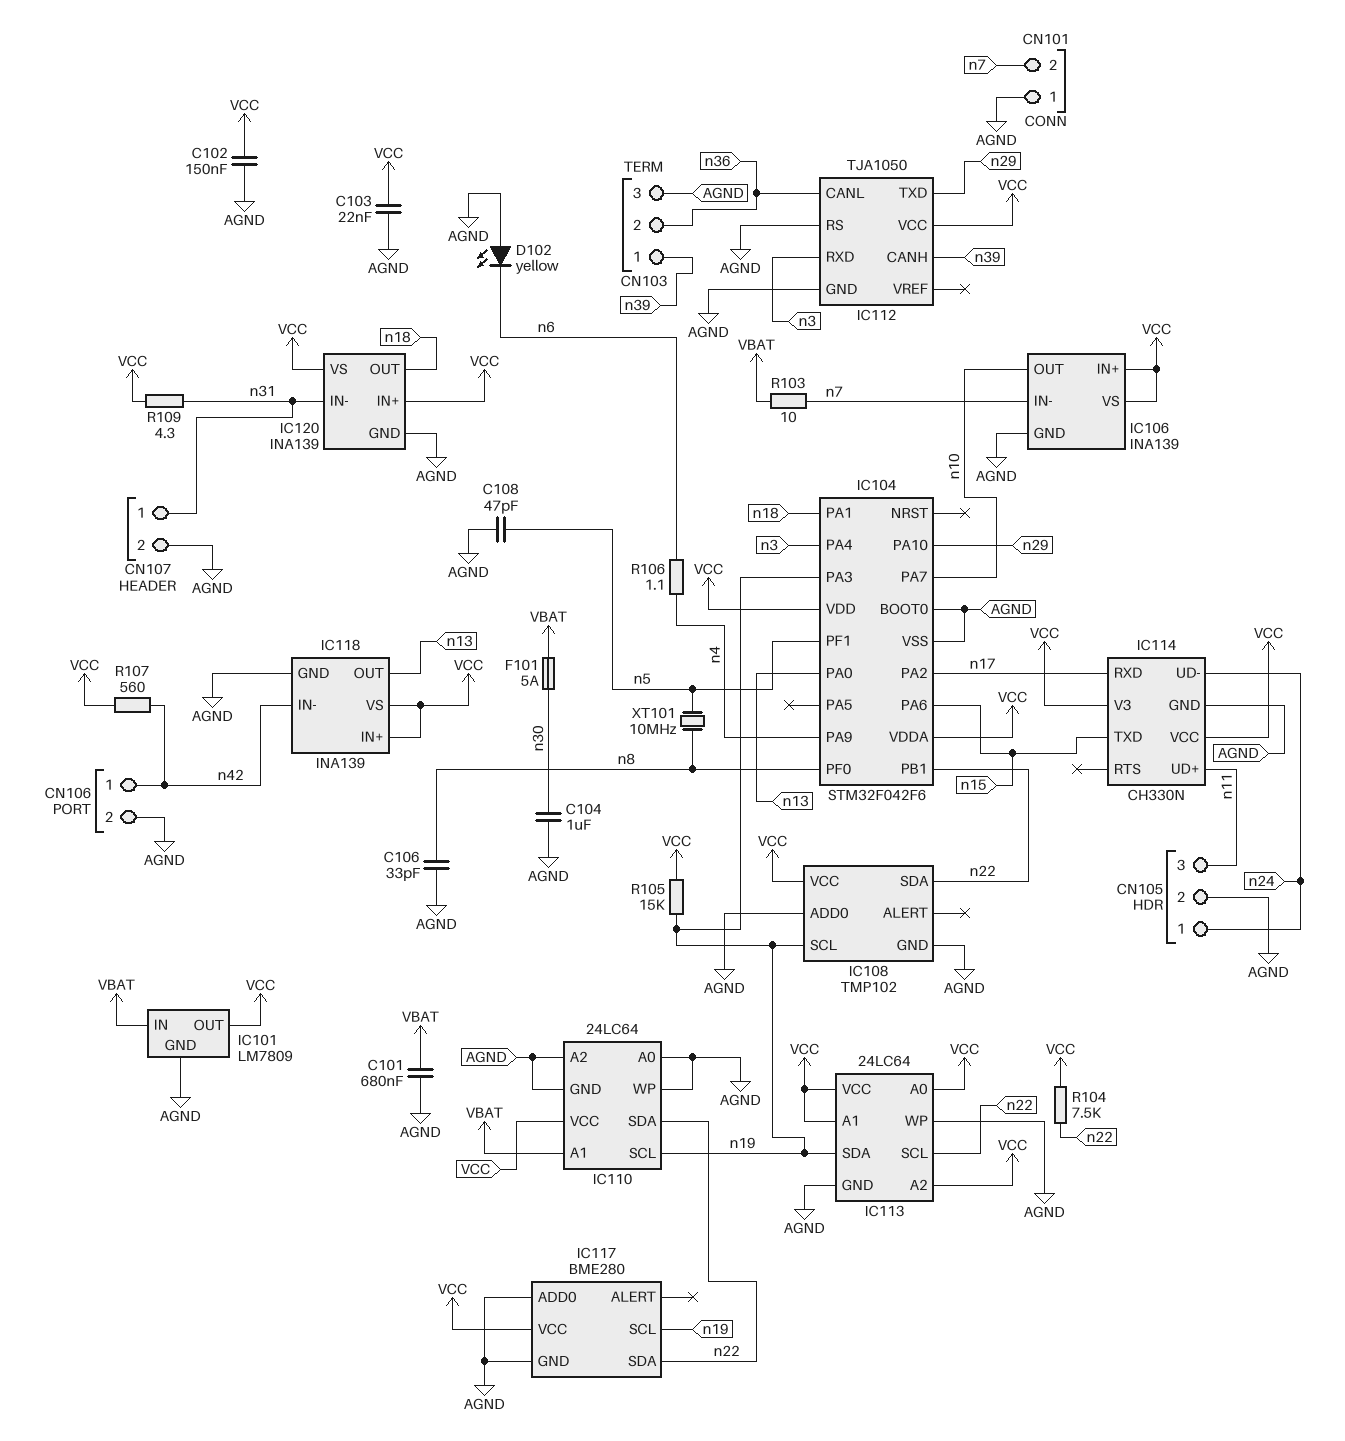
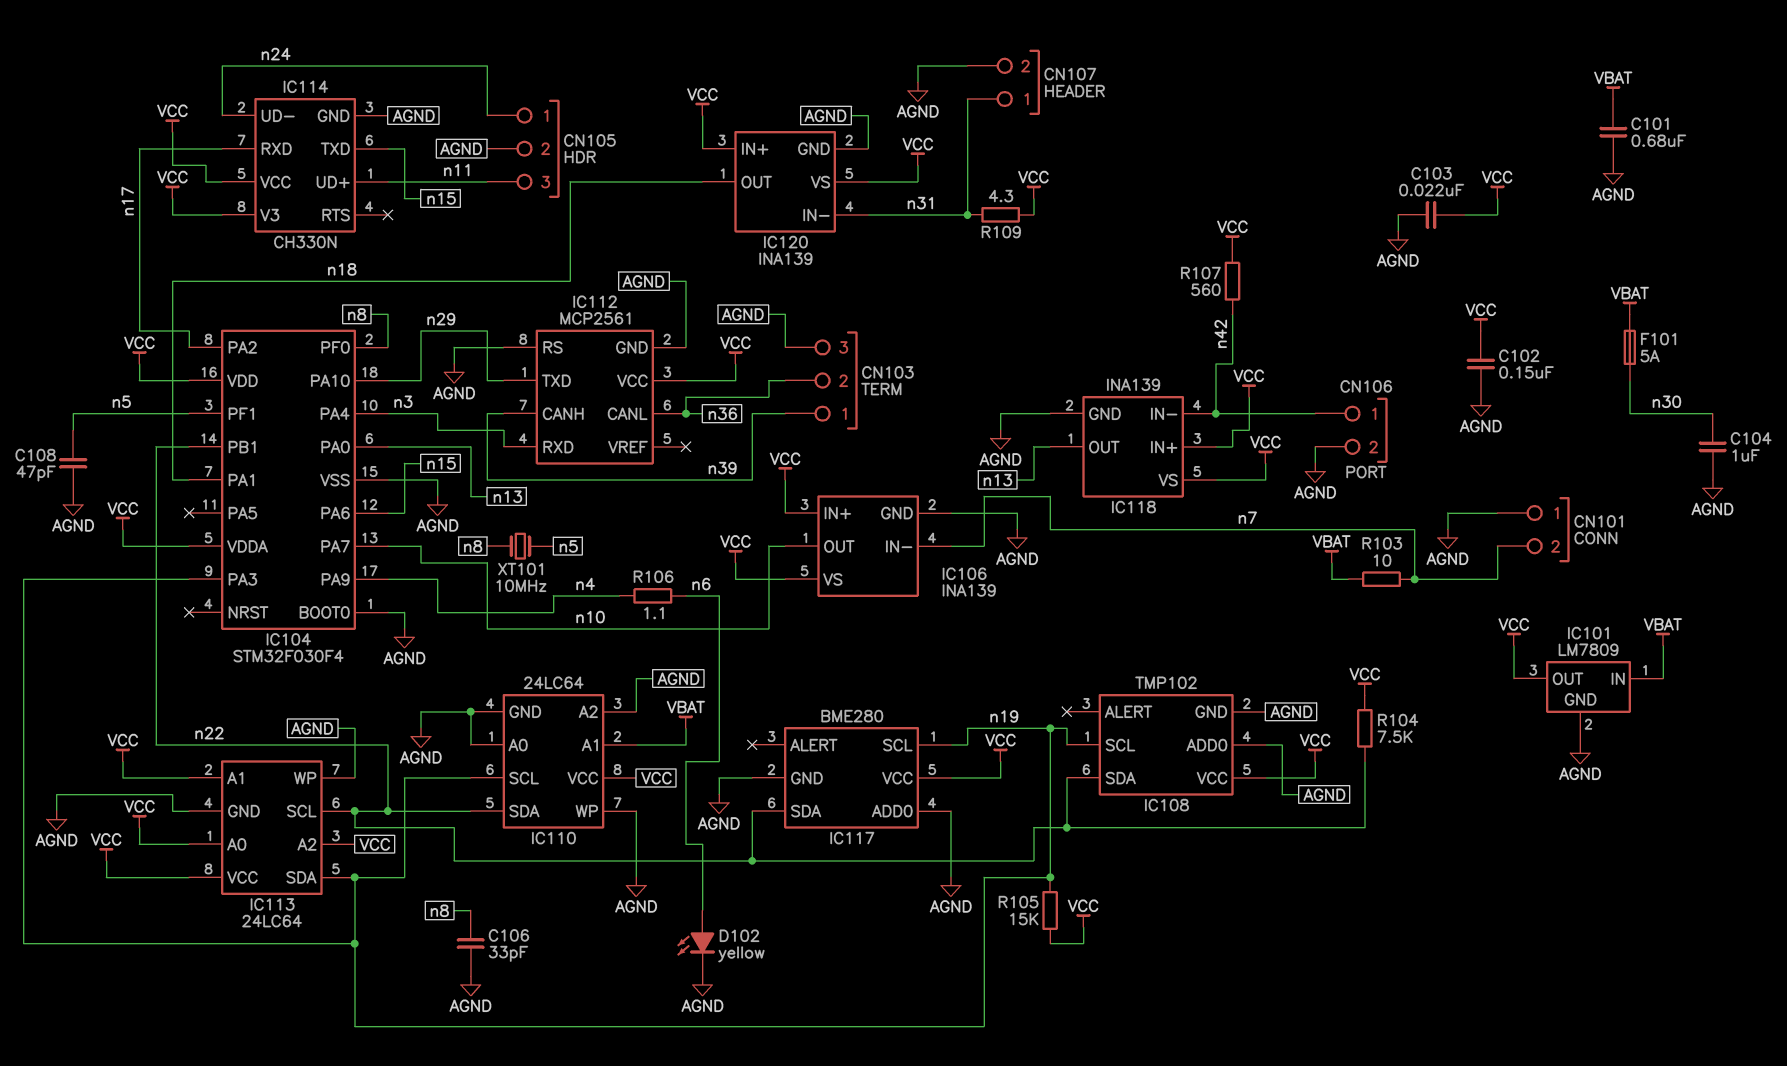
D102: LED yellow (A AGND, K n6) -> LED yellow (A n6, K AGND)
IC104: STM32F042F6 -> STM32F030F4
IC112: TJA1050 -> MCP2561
---+---
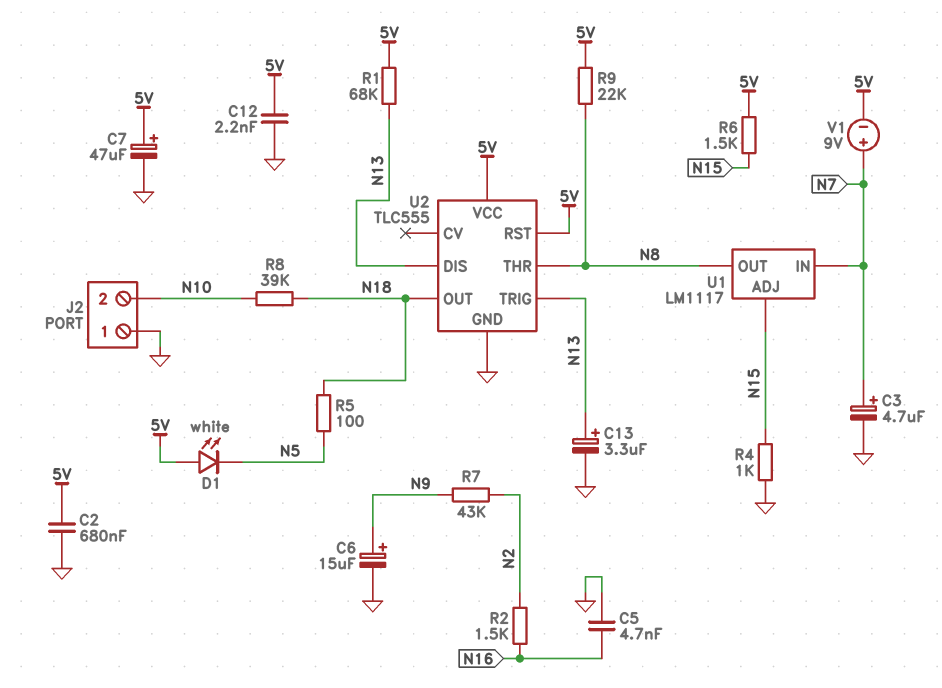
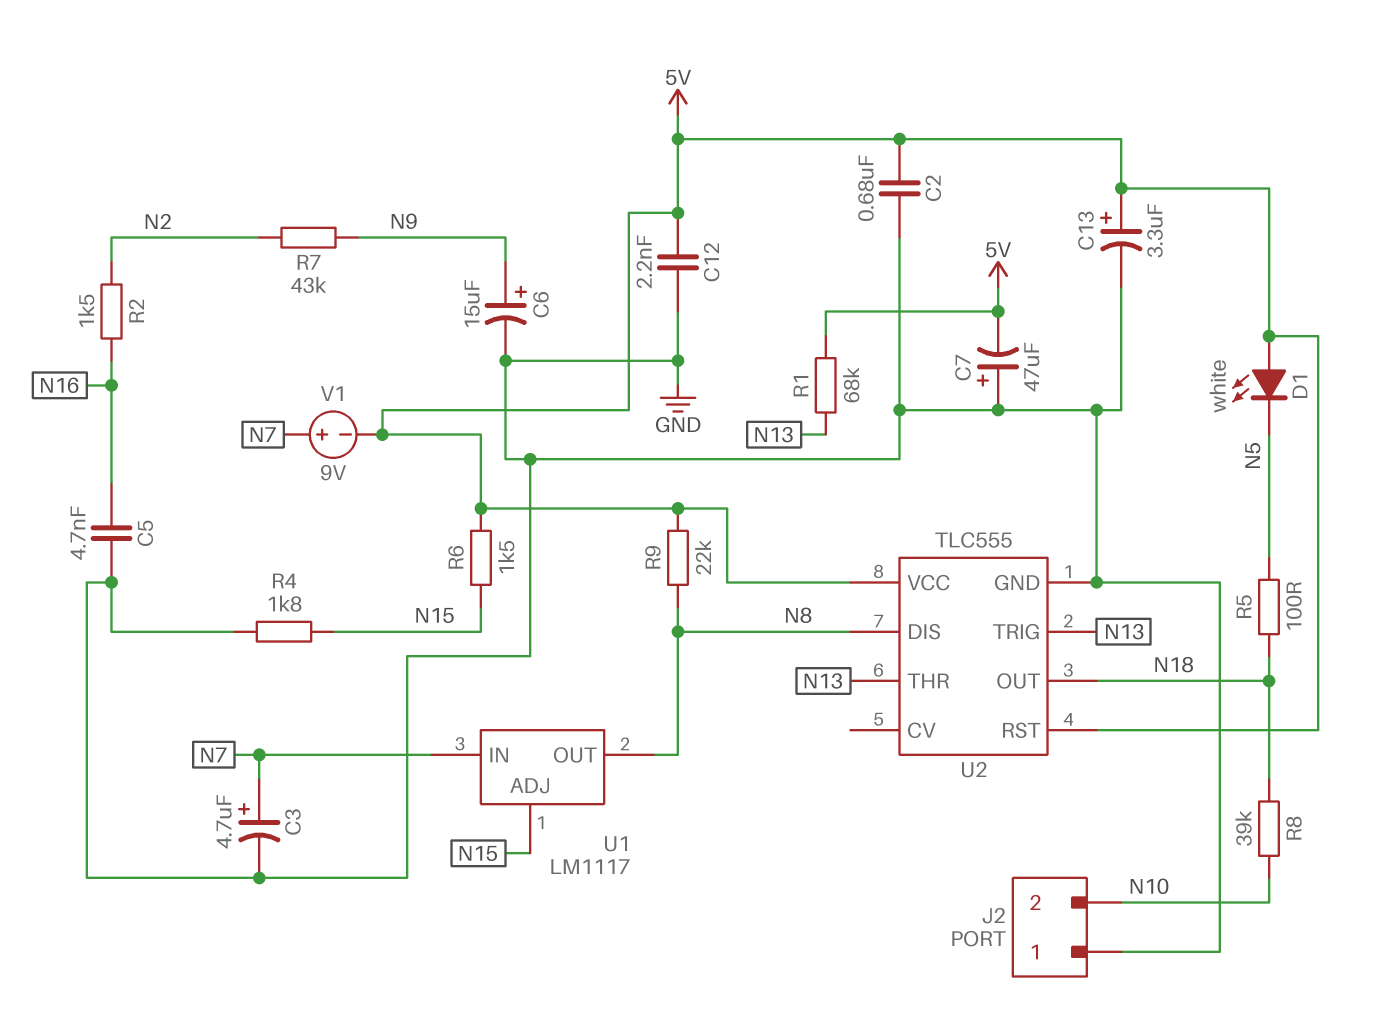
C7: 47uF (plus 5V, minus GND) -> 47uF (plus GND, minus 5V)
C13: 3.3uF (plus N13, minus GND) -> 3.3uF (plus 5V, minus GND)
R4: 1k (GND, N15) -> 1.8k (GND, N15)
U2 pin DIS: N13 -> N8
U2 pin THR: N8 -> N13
---+---
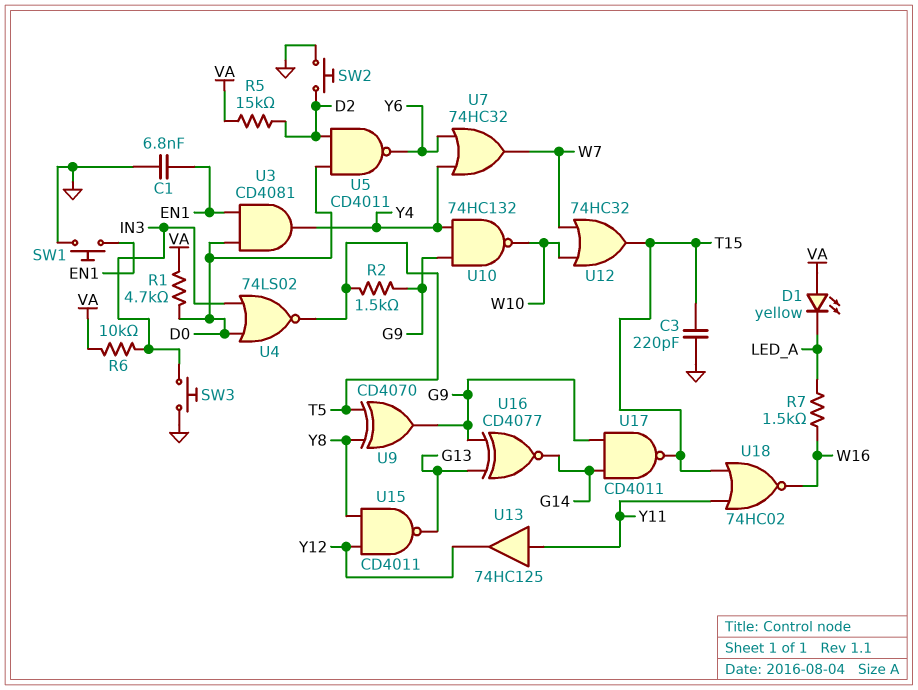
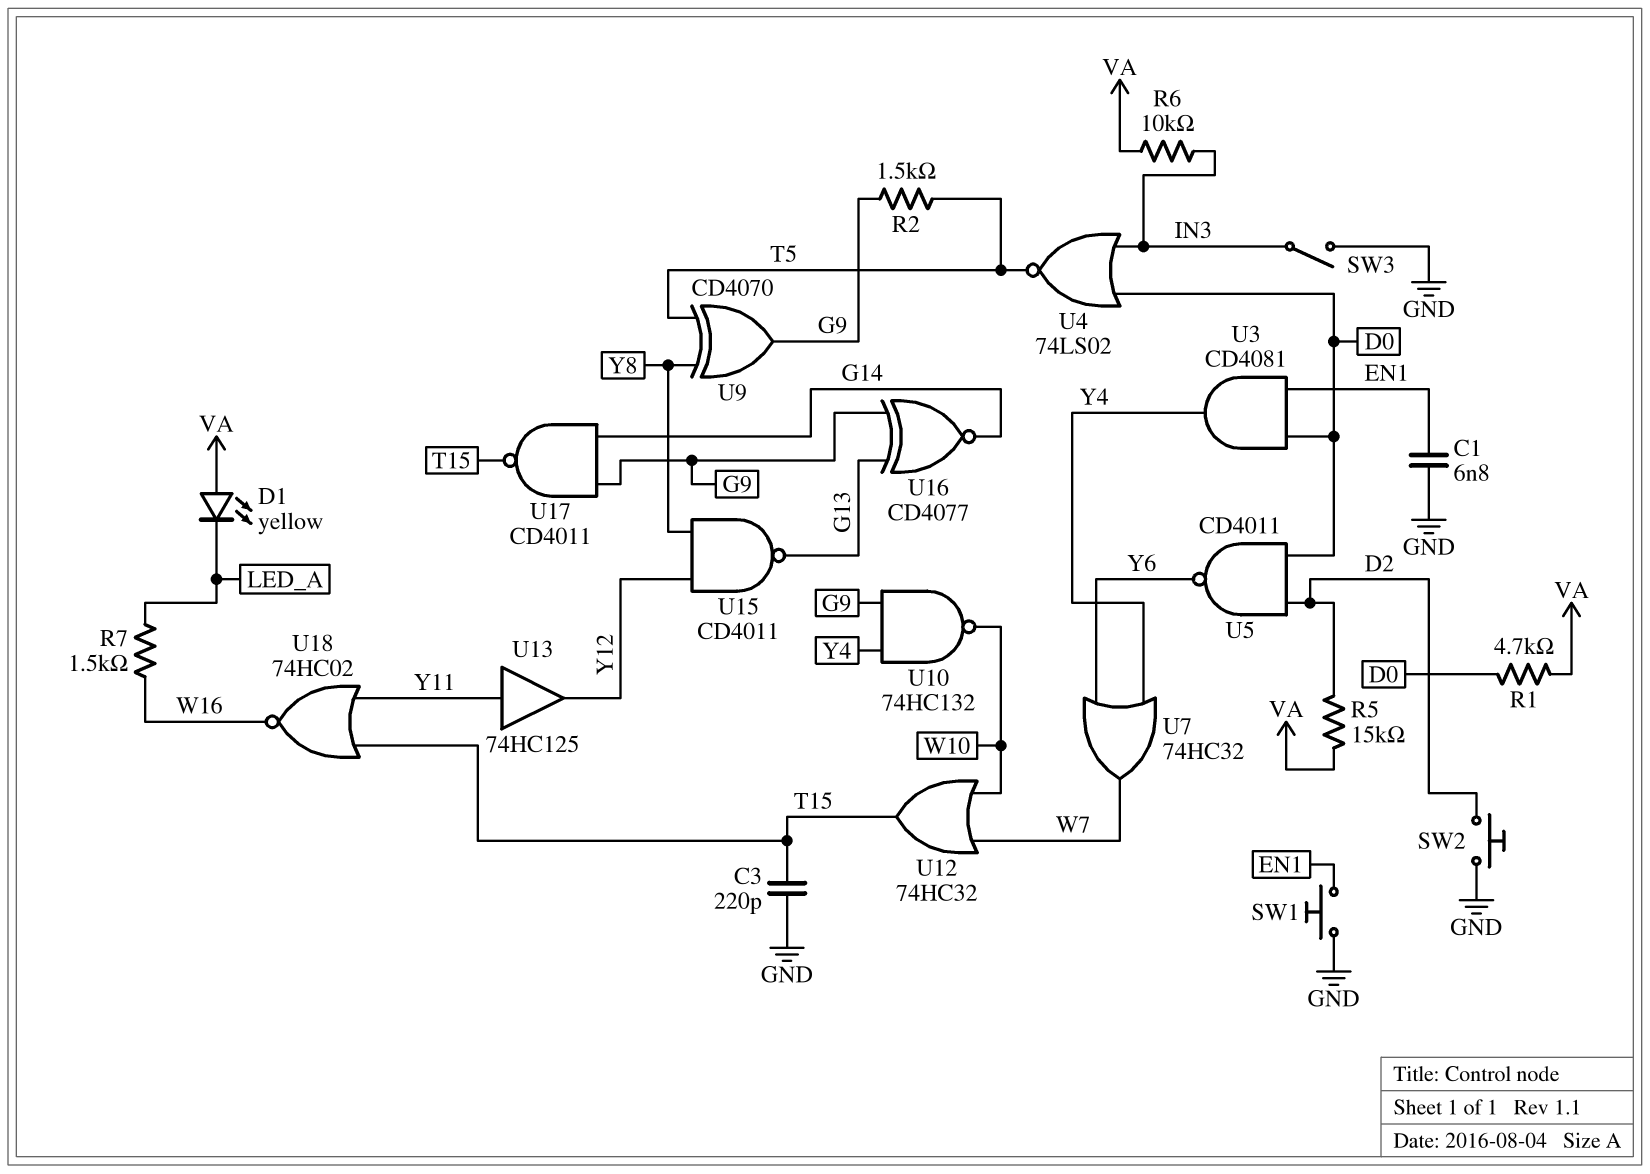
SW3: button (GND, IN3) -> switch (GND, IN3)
---+---
* [Exercise prompt] Above is a listing; report how many of its lines include the word "minus", giving the number only.

* [Result of this task] 2